What you have to do – Please repeat each line from the one holding "BAT1: 9V (plus" through the final line of the data, exactly as it stands, with no pictures.

■ ■ ■ ■ ■ ■ ■

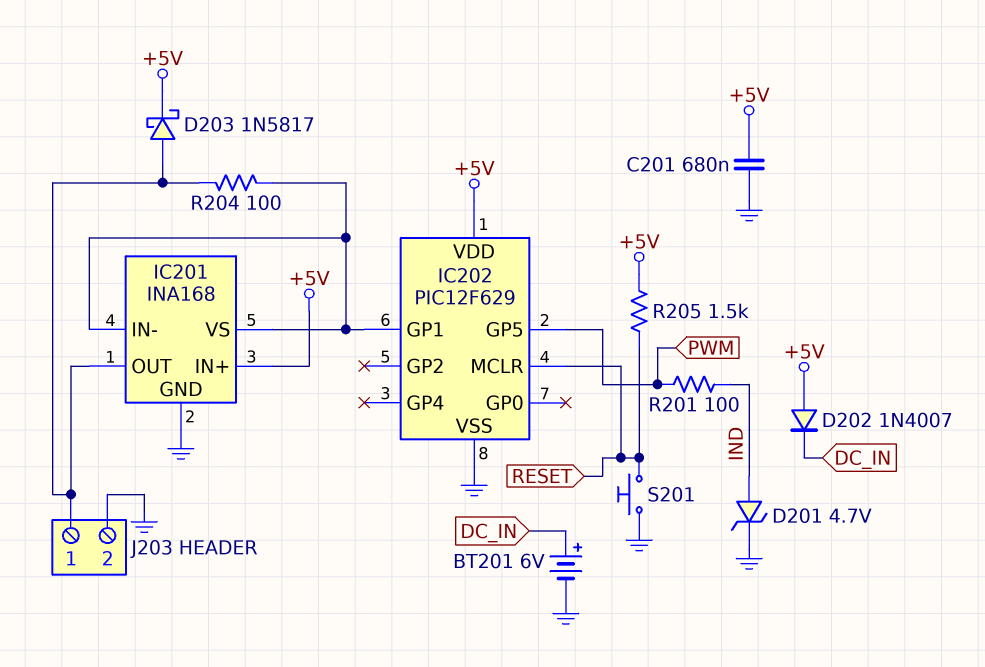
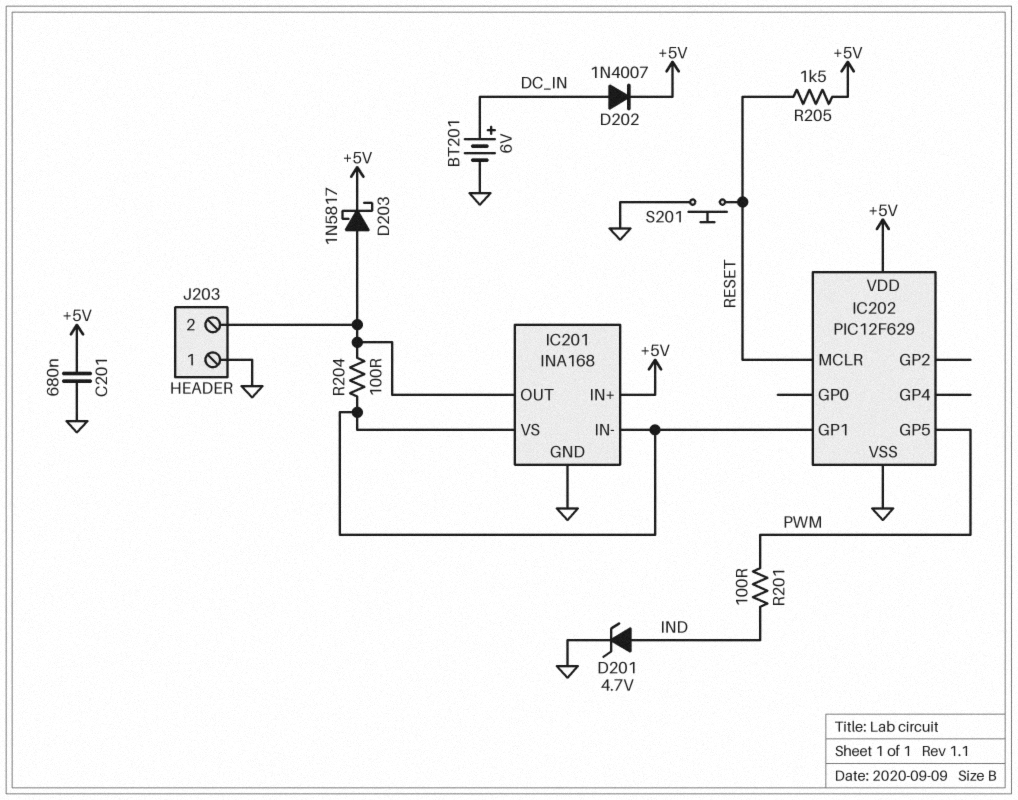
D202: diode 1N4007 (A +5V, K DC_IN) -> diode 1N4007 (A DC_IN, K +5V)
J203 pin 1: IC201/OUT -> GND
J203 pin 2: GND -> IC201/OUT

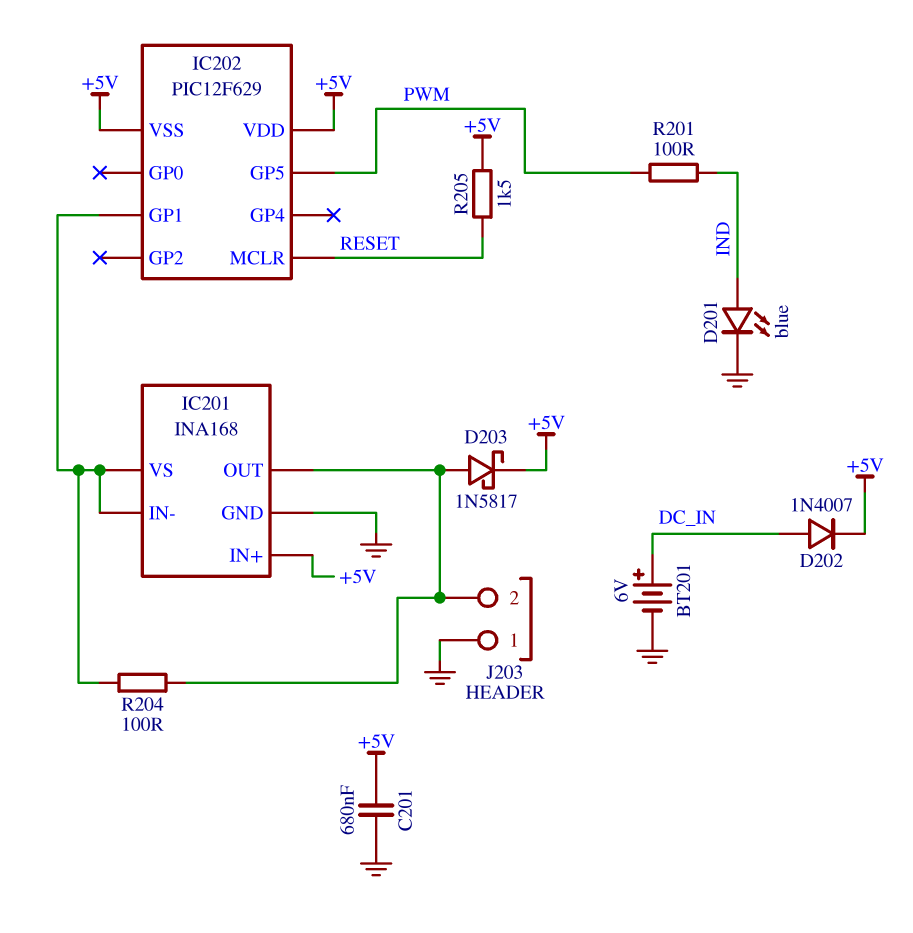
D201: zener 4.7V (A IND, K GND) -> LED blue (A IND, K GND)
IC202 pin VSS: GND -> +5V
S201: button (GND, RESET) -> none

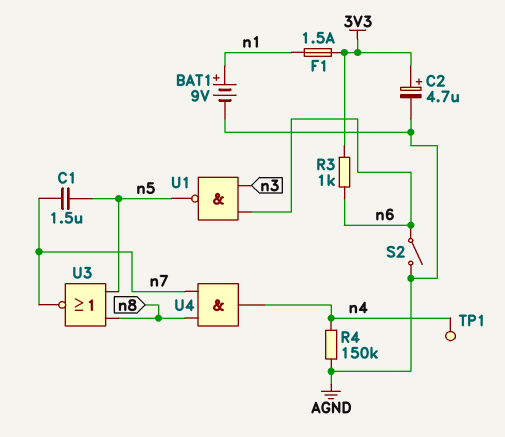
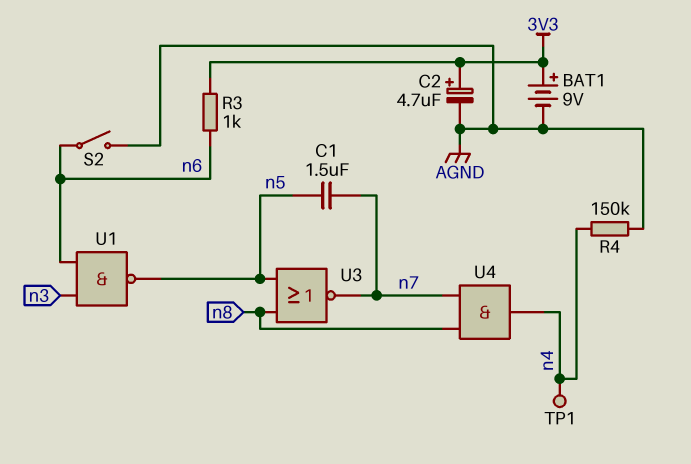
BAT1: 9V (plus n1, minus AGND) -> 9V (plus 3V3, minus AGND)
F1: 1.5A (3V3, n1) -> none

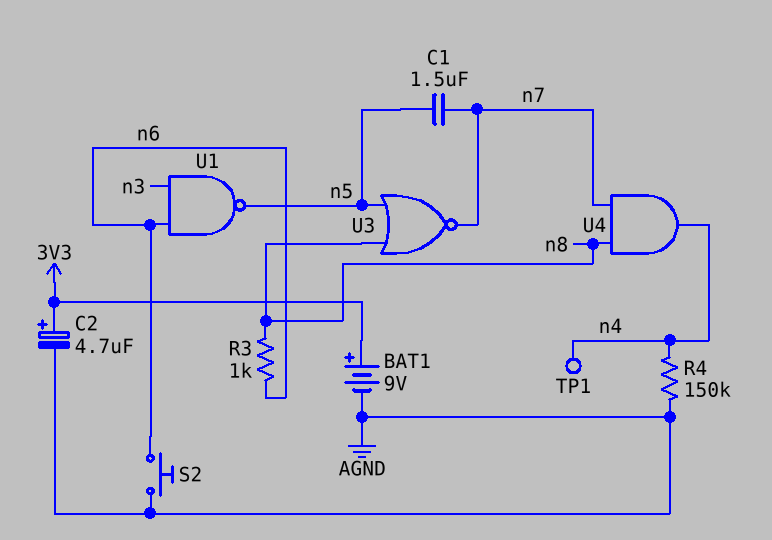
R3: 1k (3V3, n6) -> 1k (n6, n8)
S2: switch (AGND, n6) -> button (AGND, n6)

■ ■ ■ ■ ■ ■ ■

Response to the task –
BAT1: 9V (plus n1, minus AGND) -> 9V (plus 3V3, minus AGND)
F1: 1.5A (3V3, n1) -> none

R3: 1k (3V3, n6) -> 1k (n6, n8)
S2: switch (AGND, n6) -> button (AGND, n6)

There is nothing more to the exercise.